*Data extract:*
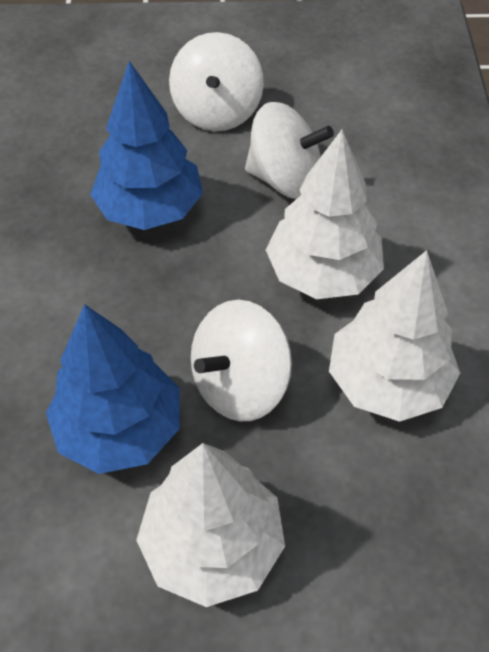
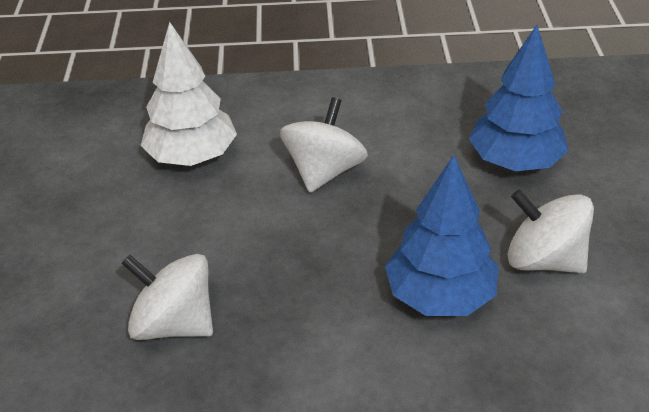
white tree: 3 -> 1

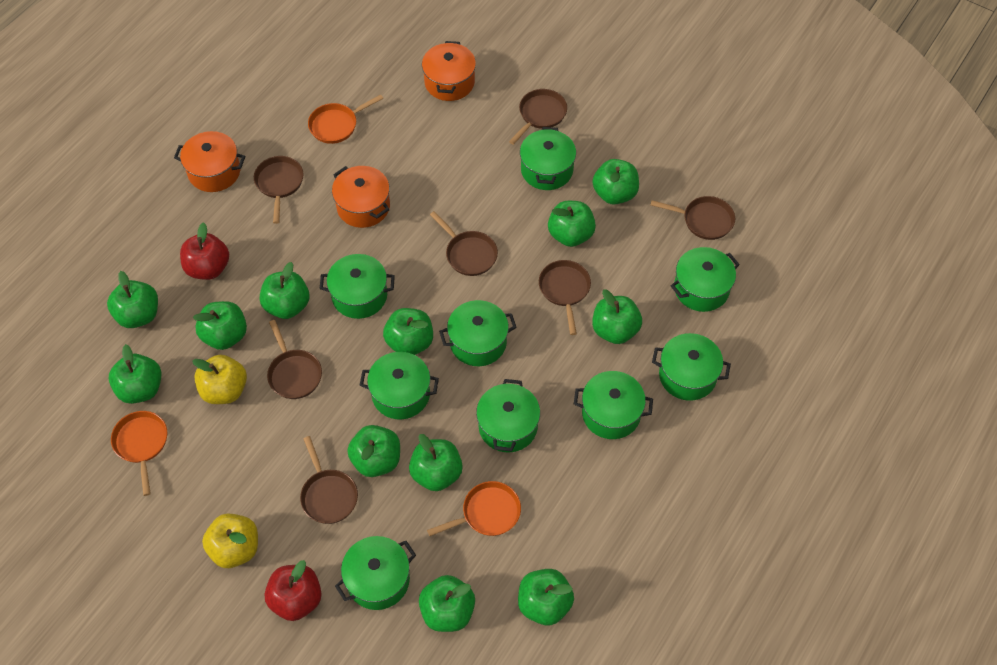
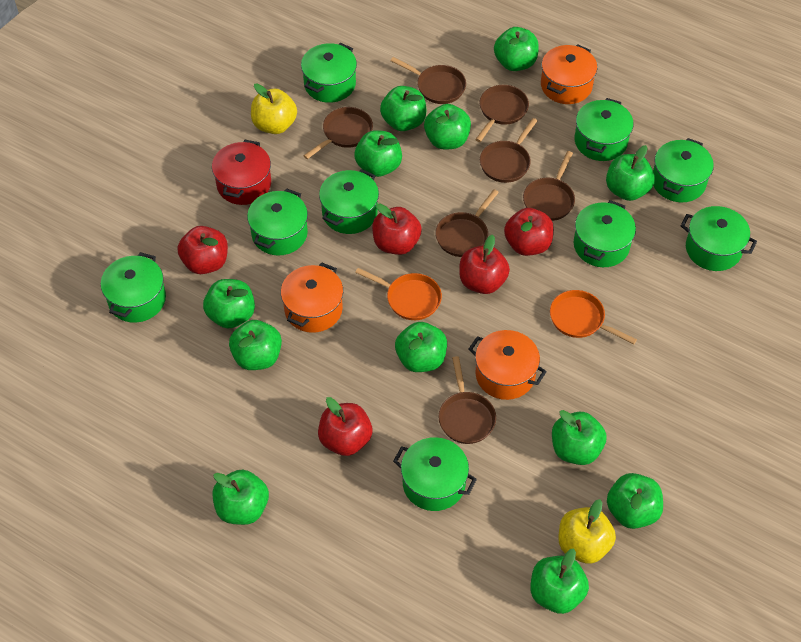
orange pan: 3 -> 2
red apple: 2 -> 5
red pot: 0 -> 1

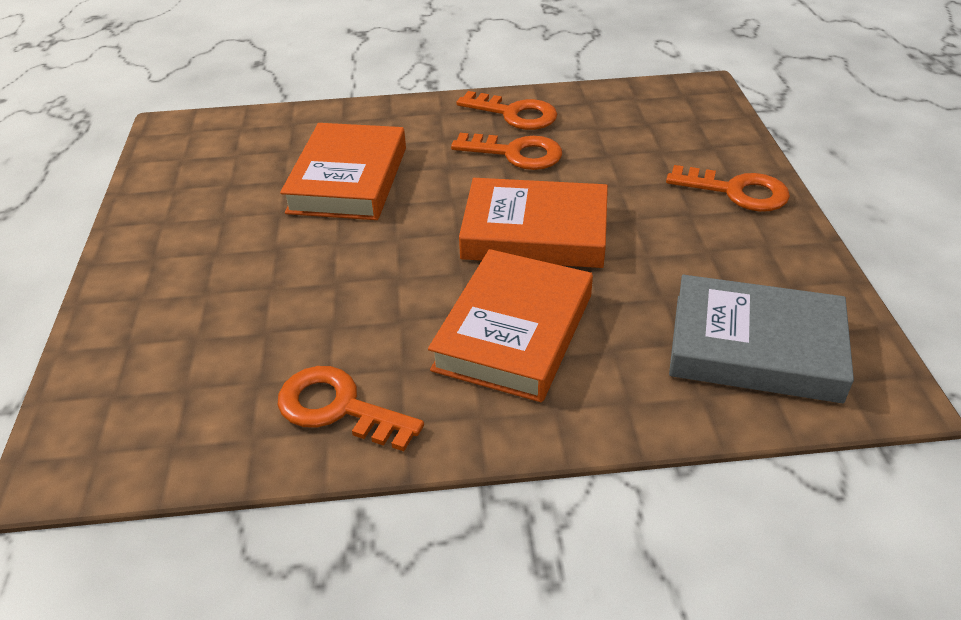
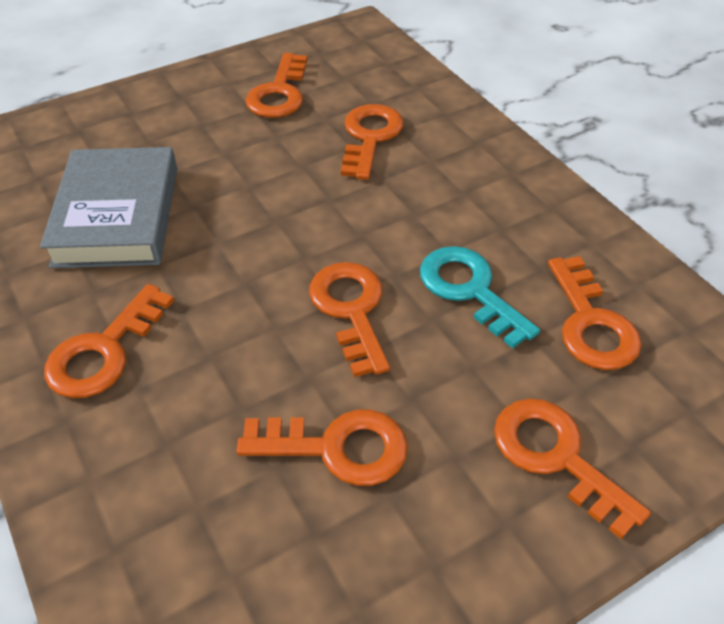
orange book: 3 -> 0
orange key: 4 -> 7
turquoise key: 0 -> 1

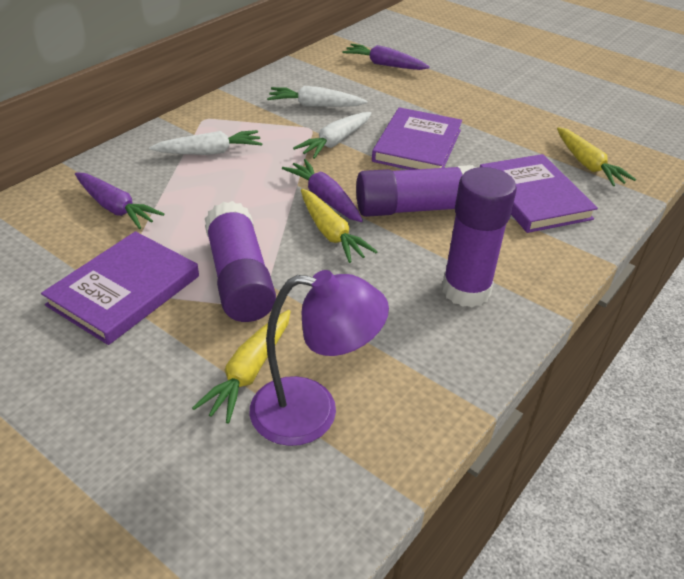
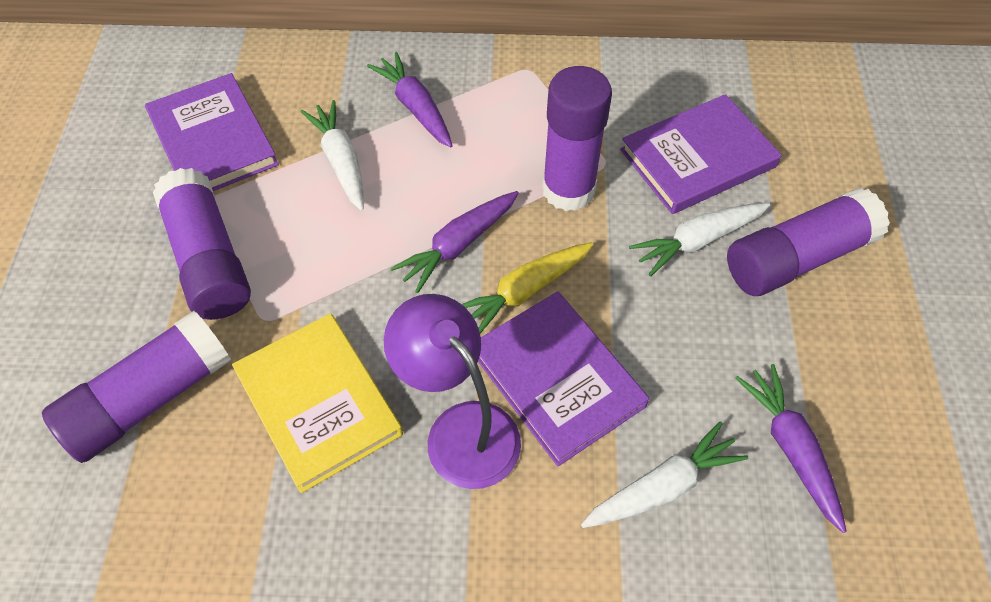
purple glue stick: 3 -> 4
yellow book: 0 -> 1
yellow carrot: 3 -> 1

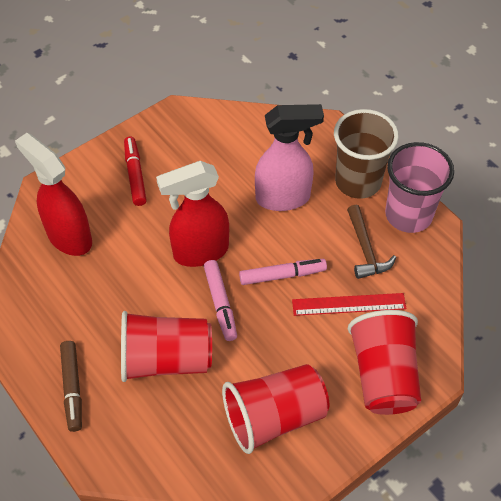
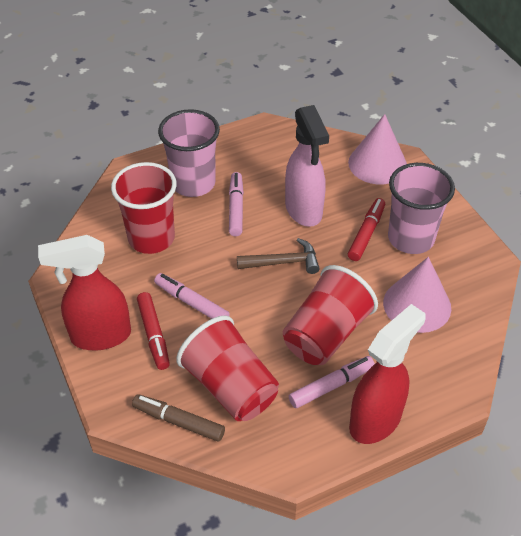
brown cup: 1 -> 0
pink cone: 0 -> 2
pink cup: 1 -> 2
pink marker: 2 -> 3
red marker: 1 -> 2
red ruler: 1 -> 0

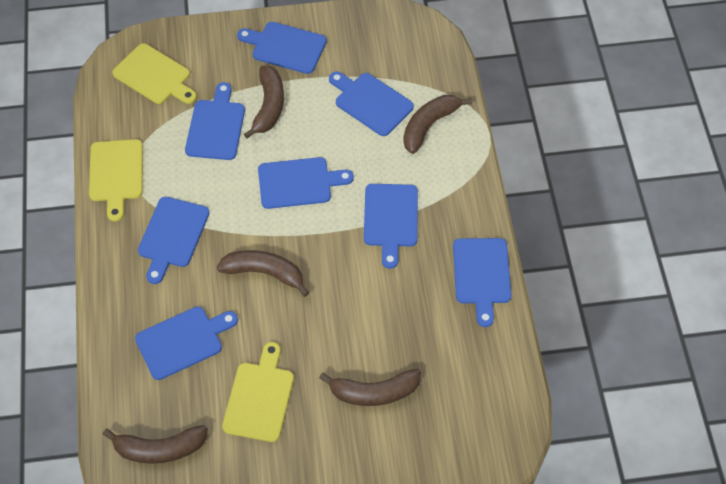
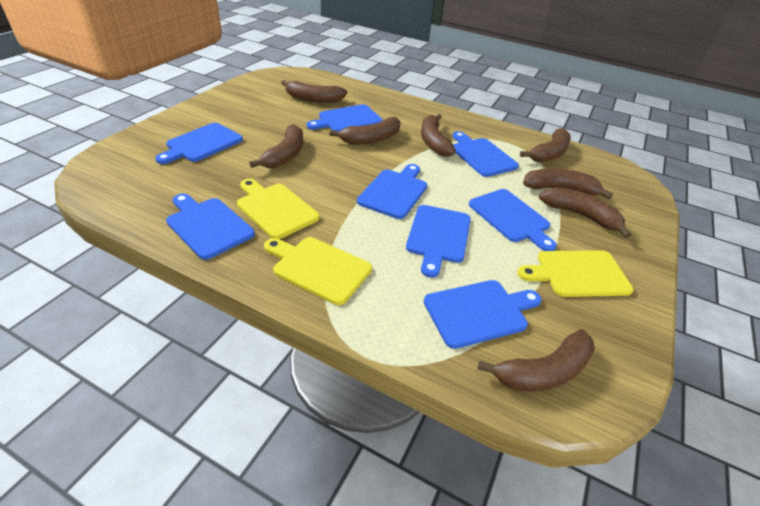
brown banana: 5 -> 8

*Your task:* Exactly as written, restate the lines from the one that contains "red apple: 2 -> 5" through the final line of the data, both ends included, but leave out the pictures.

*Result below:*
red apple: 2 -> 5
red pot: 0 -> 1

orange book: 3 -> 0
orange key: 4 -> 7
turquoise key: 0 -> 1

purple glue stick: 3 -> 4
yellow book: 0 -> 1
yellow carrot: 3 -> 1

brown cup: 1 -> 0
pink cone: 0 -> 2
pink cup: 1 -> 2
pink marker: 2 -> 3
red marker: 1 -> 2
red ruler: 1 -> 0

brown banana: 5 -> 8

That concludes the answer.